* WHAT THIS TASK INVOLVES
Please copy the records below word for word, leaving out the pictures.

* INPUT DATA
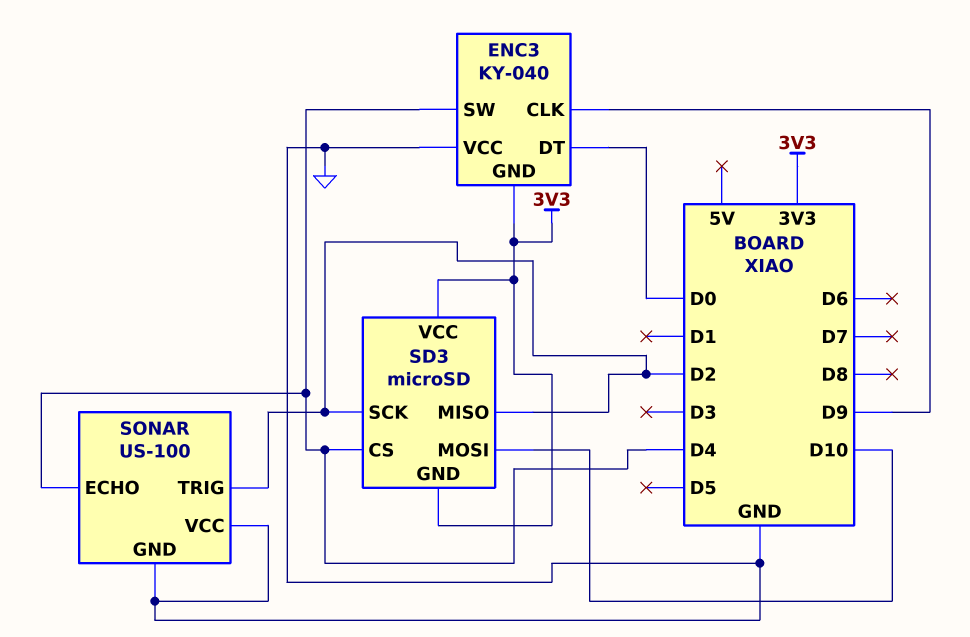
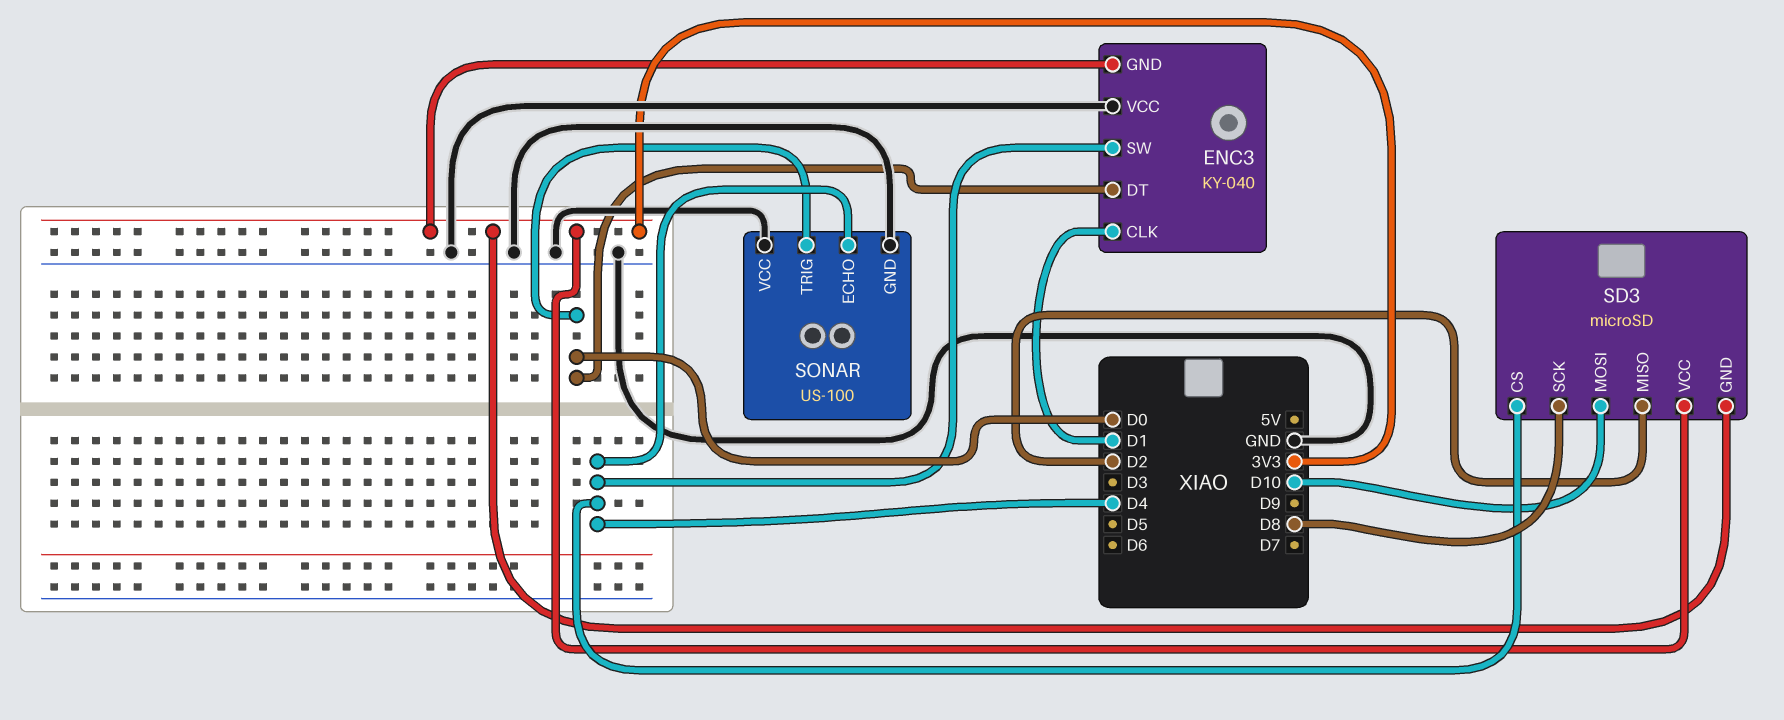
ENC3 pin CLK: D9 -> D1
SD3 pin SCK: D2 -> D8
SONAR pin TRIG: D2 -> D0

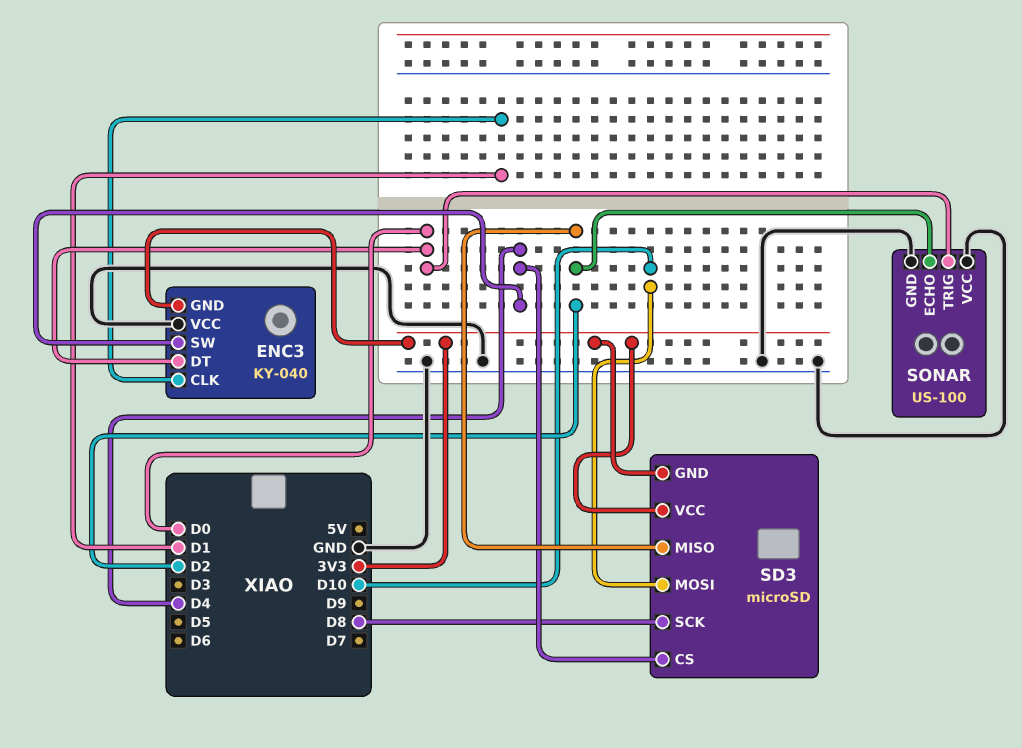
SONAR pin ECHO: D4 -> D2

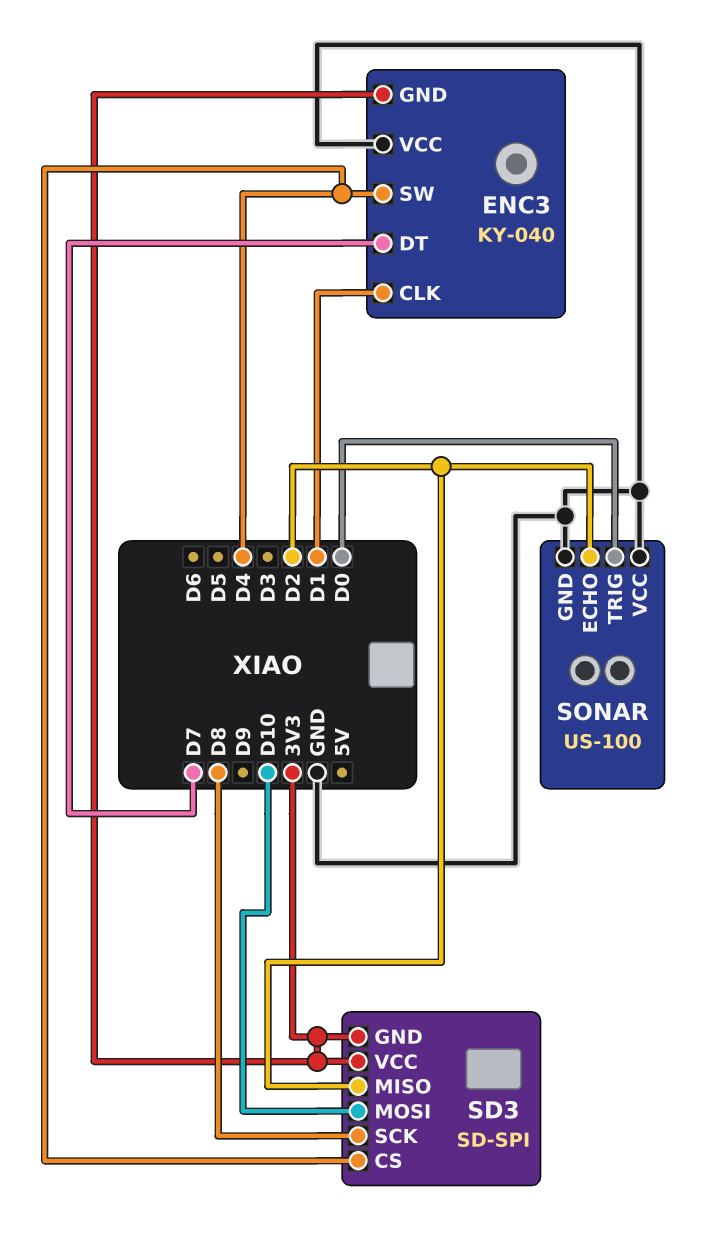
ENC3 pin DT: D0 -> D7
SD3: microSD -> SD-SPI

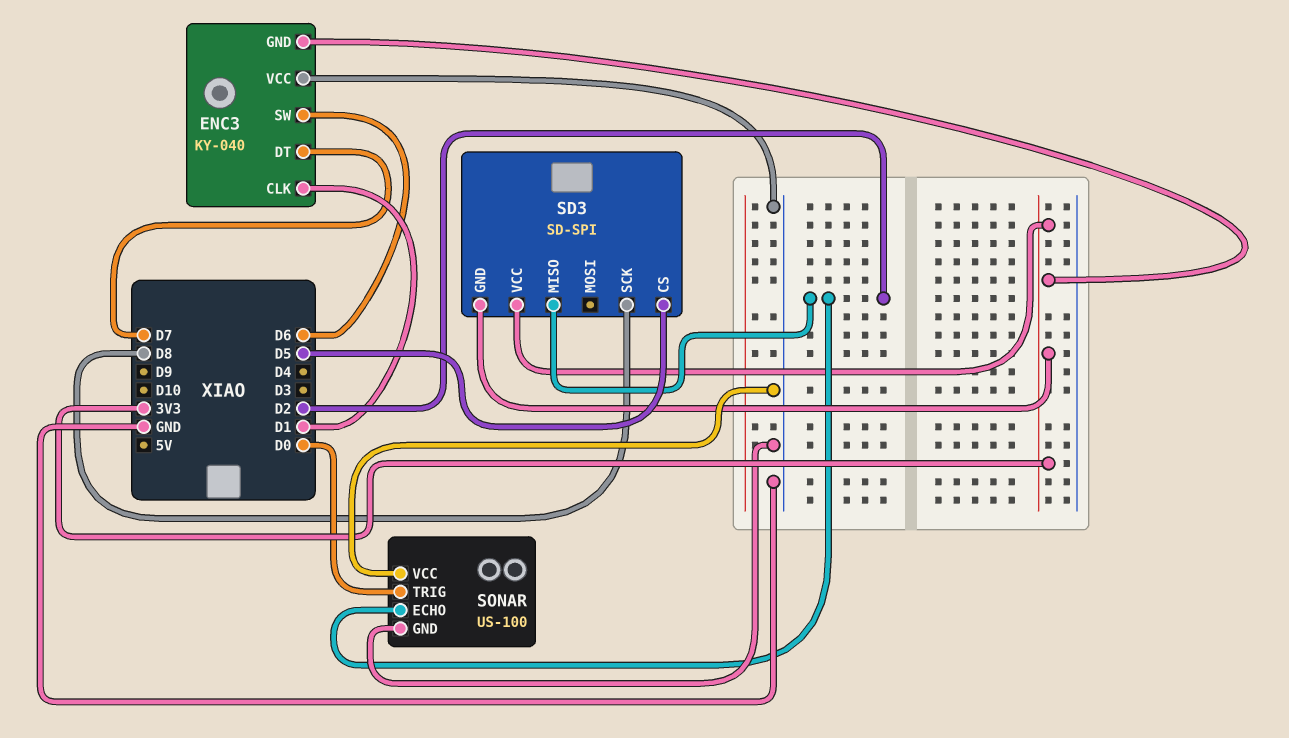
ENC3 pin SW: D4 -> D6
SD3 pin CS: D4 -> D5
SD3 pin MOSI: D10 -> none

* FINISHED TASK
ENC3 pin CLK: D9 -> D1
SD3 pin SCK: D2 -> D8
SONAR pin TRIG: D2 -> D0

SONAR pin ECHO: D4 -> D2

ENC3 pin DT: D0 -> D7
SD3: microSD -> SD-SPI

ENC3 pin SW: D4 -> D6
SD3 pin CS: D4 -> D5
SD3 pin MOSI: D10 -> none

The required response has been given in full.